• _Entries supplied_:

====

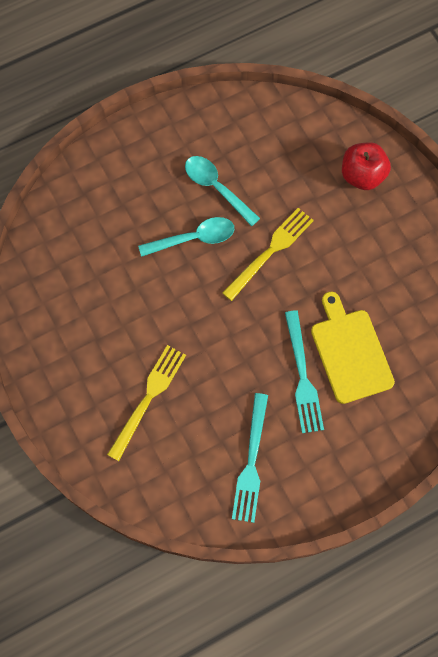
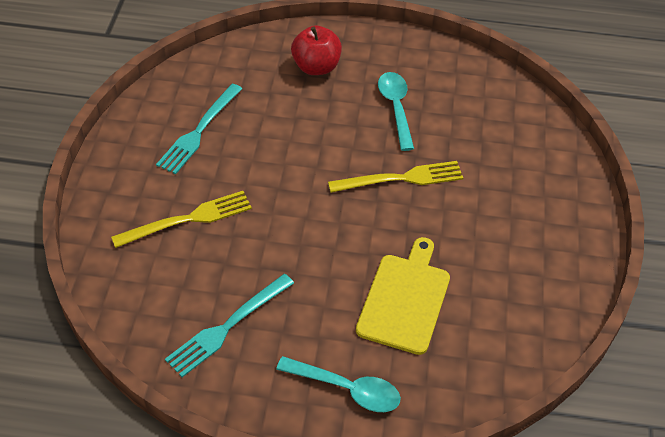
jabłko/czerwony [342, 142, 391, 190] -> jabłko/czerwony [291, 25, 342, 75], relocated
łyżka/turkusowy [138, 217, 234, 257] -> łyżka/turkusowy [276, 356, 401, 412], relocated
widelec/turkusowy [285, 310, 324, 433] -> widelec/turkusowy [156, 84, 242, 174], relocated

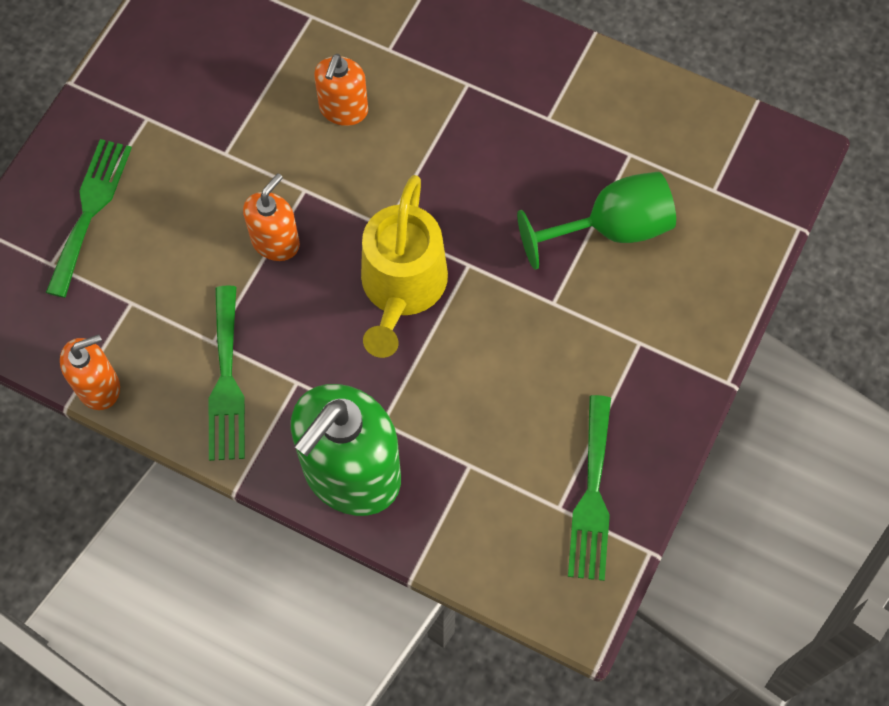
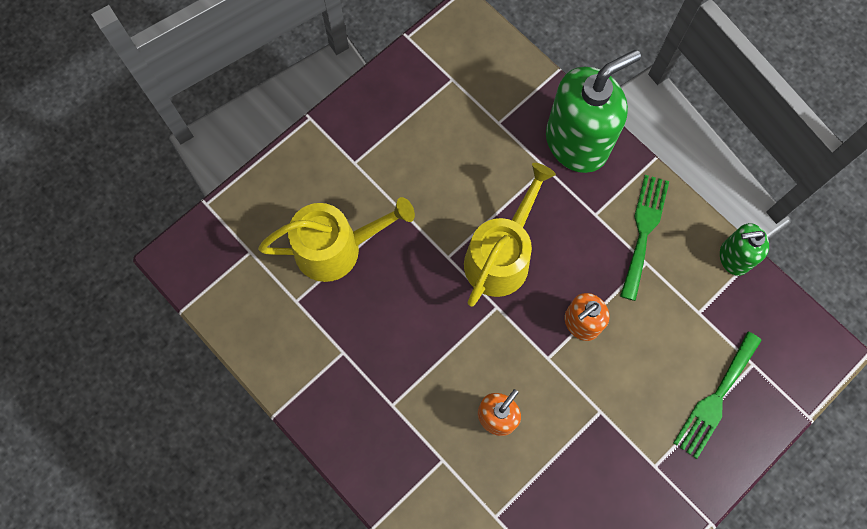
kielich/zielony [517, 171, 676, 270] -> konewka/żółty [258, 197, 415, 282]
dozownik mydła/pomarańczowy [60, 334, 120, 410] -> dozownik mydła/zielony [720, 223, 769, 276]
widelec/zielony [568, 395, 611, 581] -> none

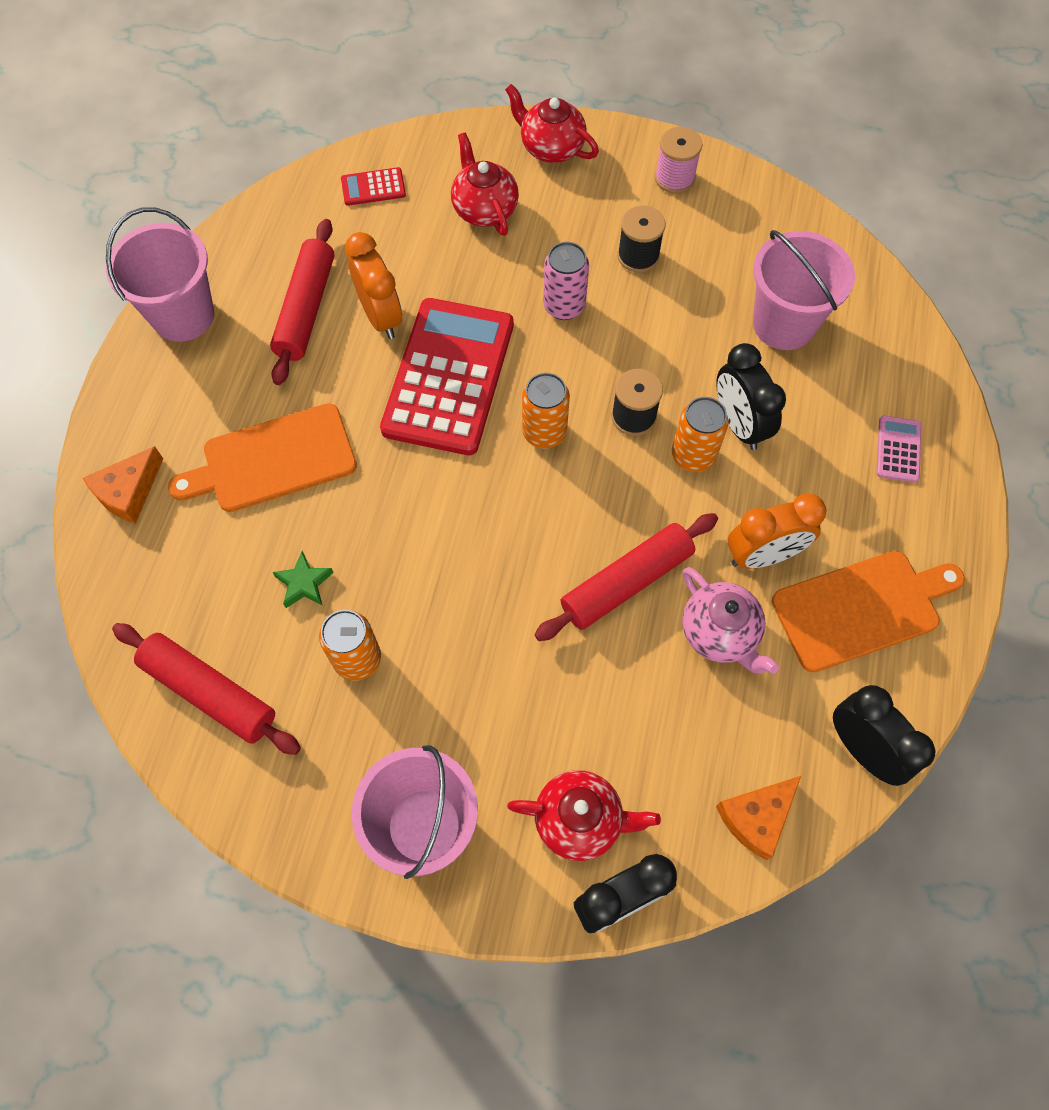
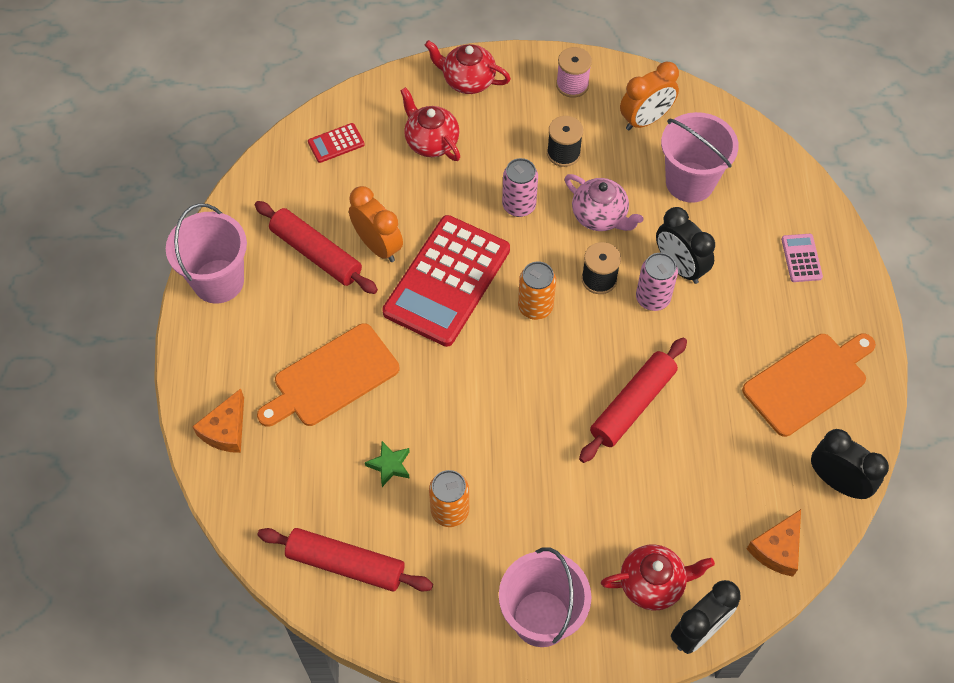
wałek do ciasta/czerwony [270, 219, 334, 385] -> wałek do ciasta/czerwony [255, 201, 378, 294], 45 degrees counterclockwise
kalkulator/czerwony [380, 298, 514, 455] -> kalkulator/czerwony [382, 215, 510, 347], 150 degrees counterclockwise
puszka/pomarańczowy [672, 397, 728, 472] -> puszka/różowy [636, 253, 678, 311]
budzik/pomarańczowy [728, 493, 826, 569] -> budzik/pomarańczowy [620, 61, 679, 131], relocated
imbryk/różowy [682, 567, 779, 674] -> imbryk/różowy [565, 174, 644, 231], relocated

====

• _Problem statement_: In the material, count each line that holds the string "relocated", and report only how many there are.

• _Reply_: 5